INSTRUCTION:
Copy verbatim the material from its first line to the line that holds "(532, 238) = (541, 186): blue", including that line.

DATA SUPPLIED:
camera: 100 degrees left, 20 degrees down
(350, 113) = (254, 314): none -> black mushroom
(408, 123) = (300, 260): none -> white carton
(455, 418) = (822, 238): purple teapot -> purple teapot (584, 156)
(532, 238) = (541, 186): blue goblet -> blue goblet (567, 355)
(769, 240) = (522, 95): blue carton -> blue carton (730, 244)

PROBLEM SOLUTION:
camera: 100 degrees left, 20 degrees down
(350, 113) = (254, 314): none -> black mushroom
(408, 123) = (300, 260): none -> white carton
(455, 418) = (822, 238): purple teapot -> purple teapot (584, 156)
(532, 238) = (541, 186): blue goblet -> blue goblet (567, 355)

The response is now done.